Colored object listings:

________________

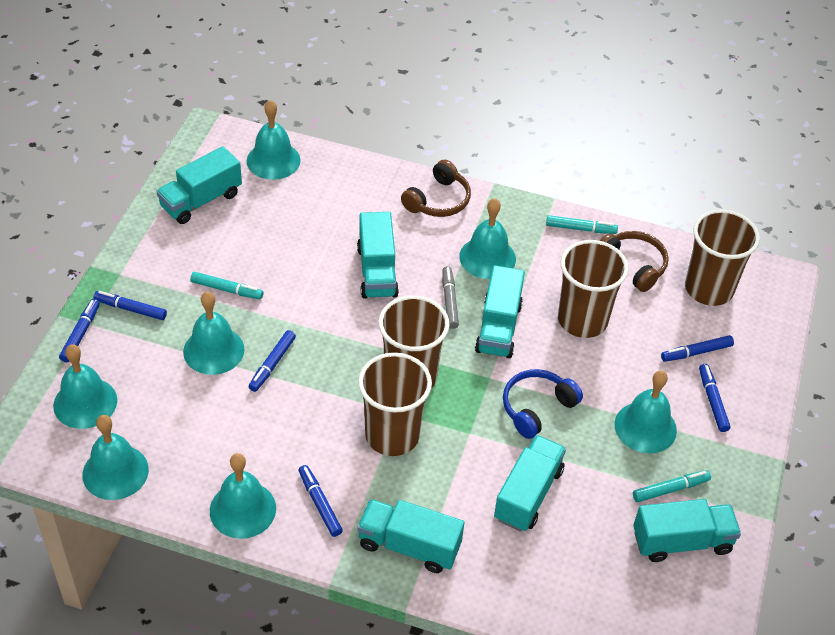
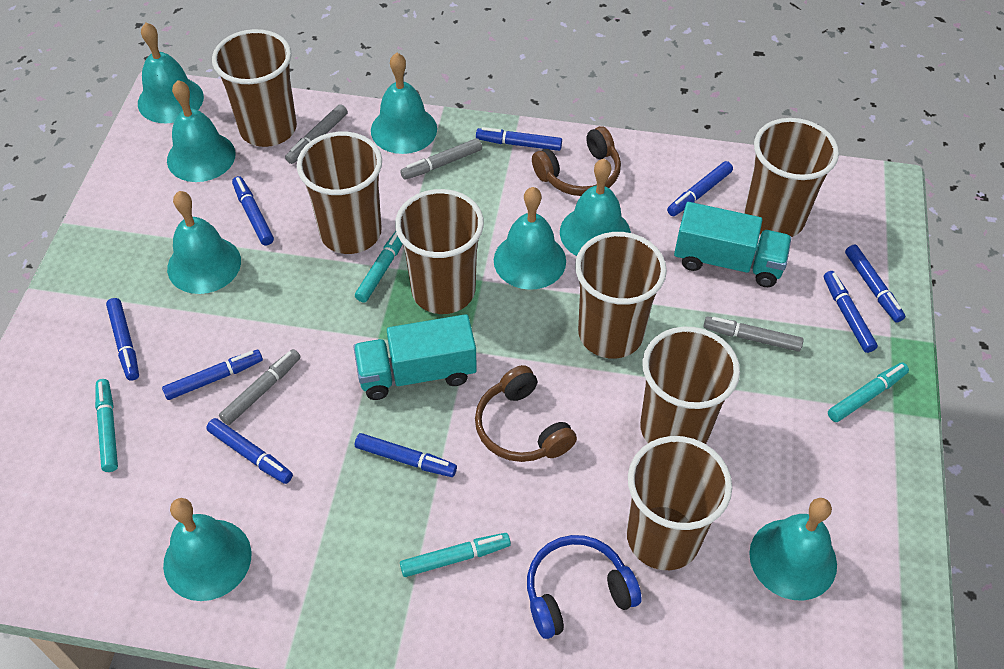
blue marker: 6 -> 9
brown cup: 4 -> 7
grey marker: 1 -> 4
turquoise bell: 7 -> 8
turquoise marker: 3 -> 4
turquoise truck: 6 -> 2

________________

**ABOUT THIS EXERCISE**. Output the entries above exactly. Drop the pictures.

**RESPONSE BELOW**.
blue marker: 6 -> 9
brown cup: 4 -> 7
grey marker: 1 -> 4
turquoise bell: 7 -> 8
turquoise marker: 3 -> 4
turquoise truck: 6 -> 2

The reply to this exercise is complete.